- **TRY IT**:
Here, set down only the lines between the line that contains "R4: 15k (3V3, IC2/in+) -> 15k (IC2/in+, VIN)" and the final line of the material, both included, exactly as written. Skip the pictures.
________________________
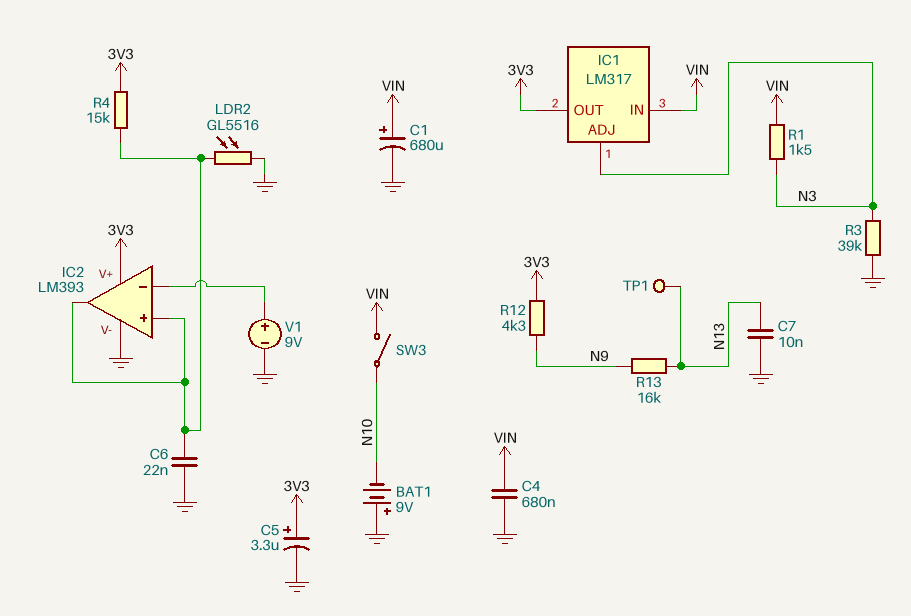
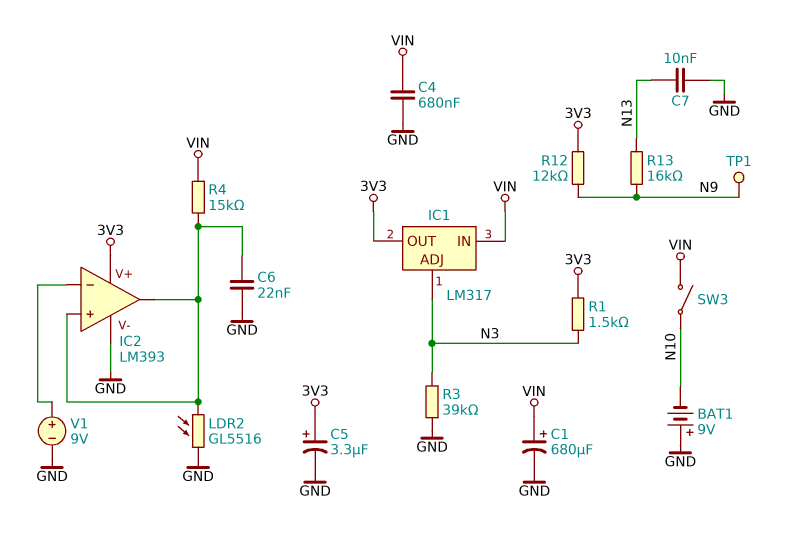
R1: 1.5k (N3, VIN) -> 1.5k (3V3, N3)
R4: 15k (3V3, IC2/in+) -> 15k (IC2/in+, VIN)
R12: 4.3k (3V3, N9) -> 12k (3V3, N9)
TP1: test point (N13) -> test point (N9)

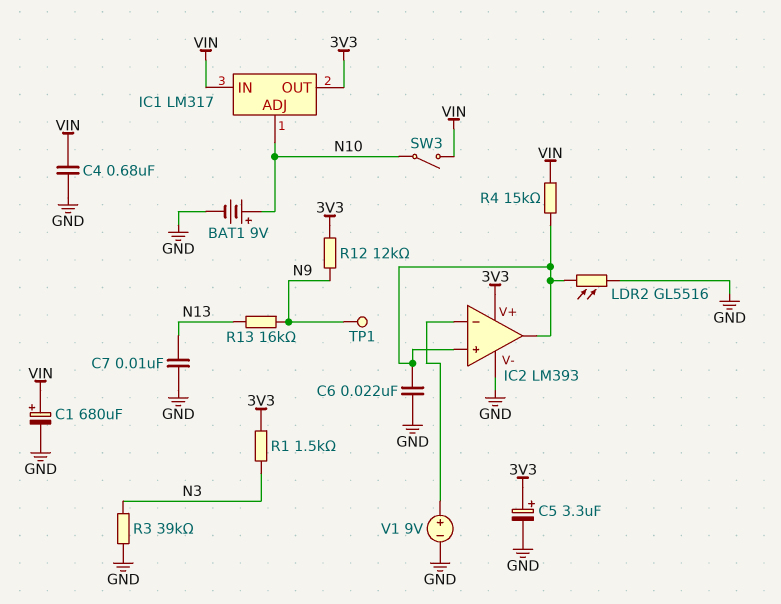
BAT1: 9V (plus GND, minus N10) -> 9V (plus N10, minus GND)
IC1 pin ADJ: N3 -> N10

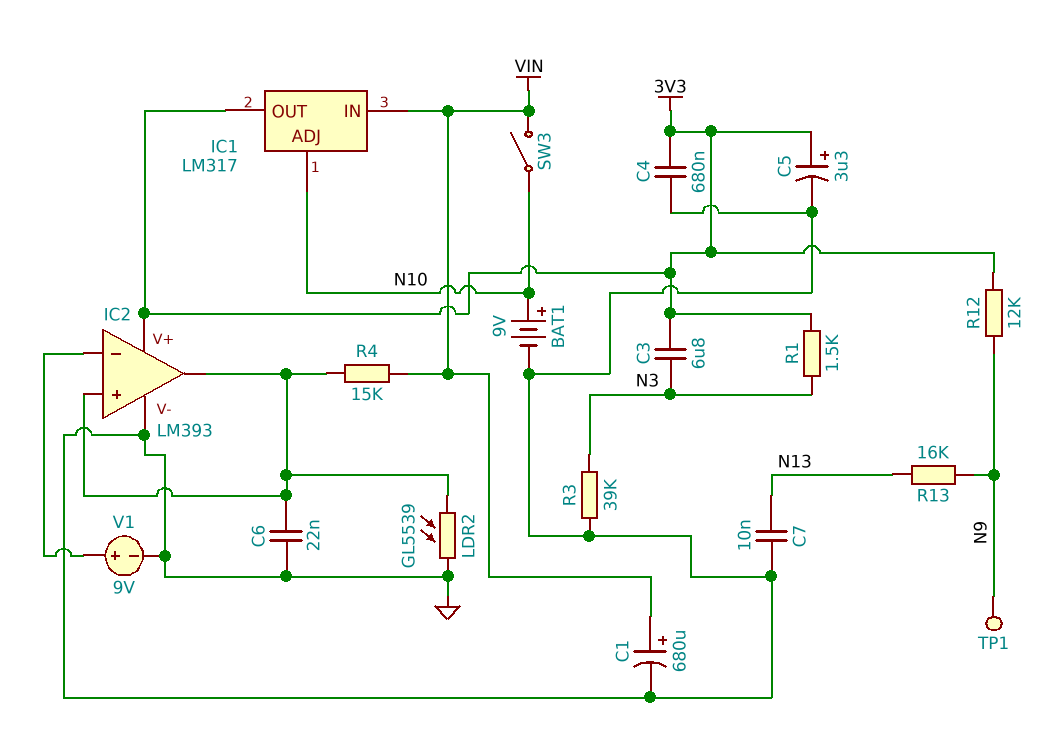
C3: none -> 6.8uF (3V3, N3)
C4: 680nF (GND, VIN) -> 680nF (3V3, GND)
LDR2: GL5516 (GND, IC2/in+) -> GL5539 (GND, IC2/in+)

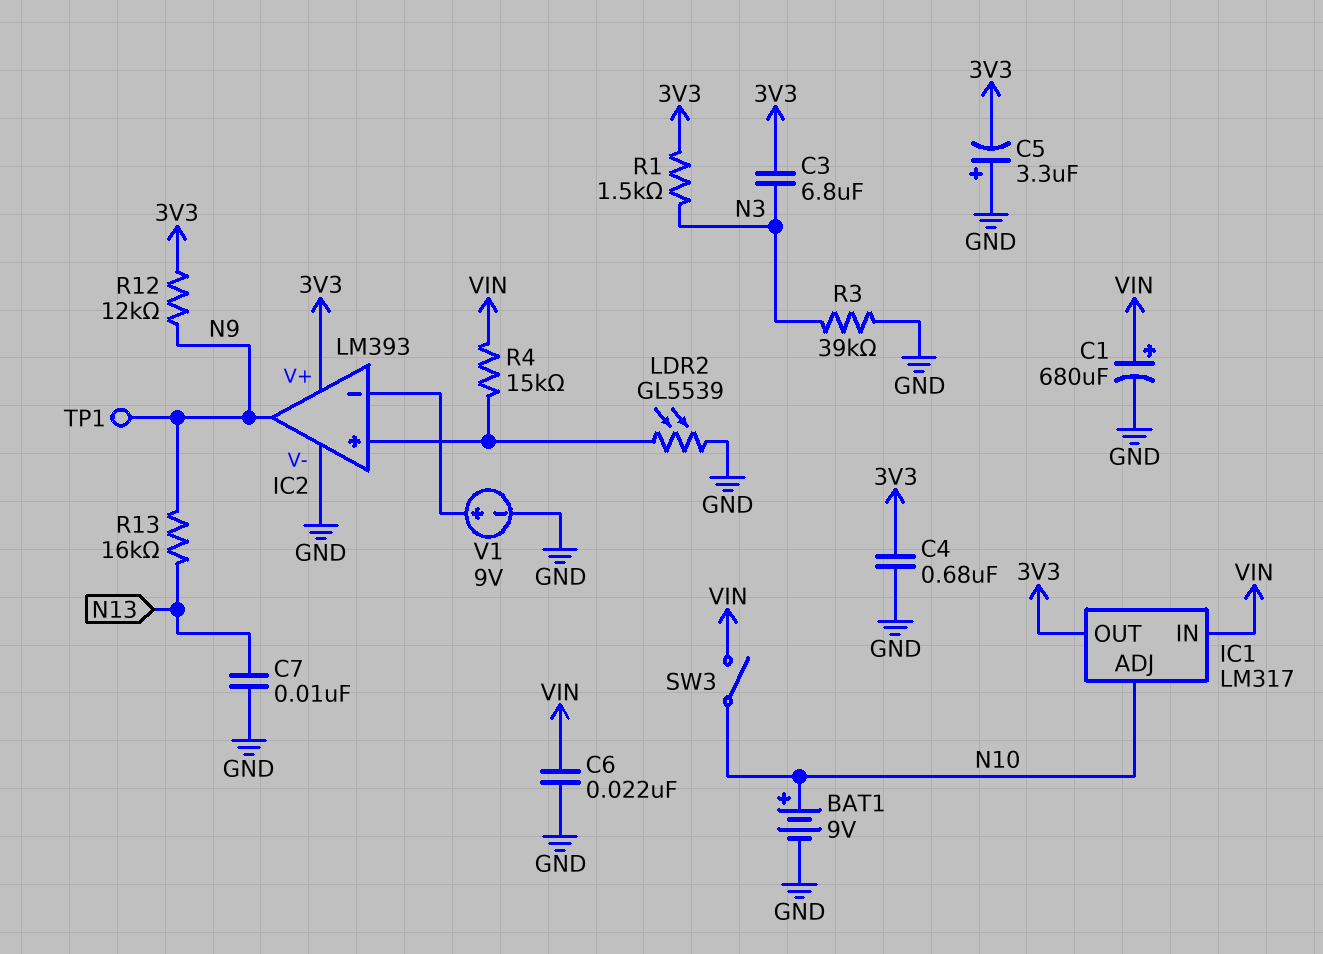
C5: 3.3uF (plus 3V3, minus GND) -> 3.3uF (plus GND, minus 3V3)
C6: 22nF (GND, IC2/in+) -> 22nF (GND, VIN)
IC2 pin out: IC2/in+ -> N9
________________________
- **RESPONSE BELOW**:
R4: 15k (3V3, IC2/in+) -> 15k (IC2/in+, VIN)
R12: 4.3k (3V3, N9) -> 12k (3V3, N9)
TP1: test point (N13) -> test point (N9)

BAT1: 9V (plus GND, minus N10) -> 9V (plus N10, minus GND)
IC1 pin ADJ: N3 -> N10

C3: none -> 6.8uF (3V3, N3)
C4: 680nF (GND, VIN) -> 680nF (3V3, GND)
LDR2: GL5516 (GND, IC2/in+) -> GL5539 (GND, IC2/in+)

C5: 3.3uF (plus 3V3, minus GND) -> 3.3uF (plus GND, minus 3V3)
C6: 22nF (GND, IC2/in+) -> 22nF (GND, VIN)
IC2 pin out: IC2/in+ -> N9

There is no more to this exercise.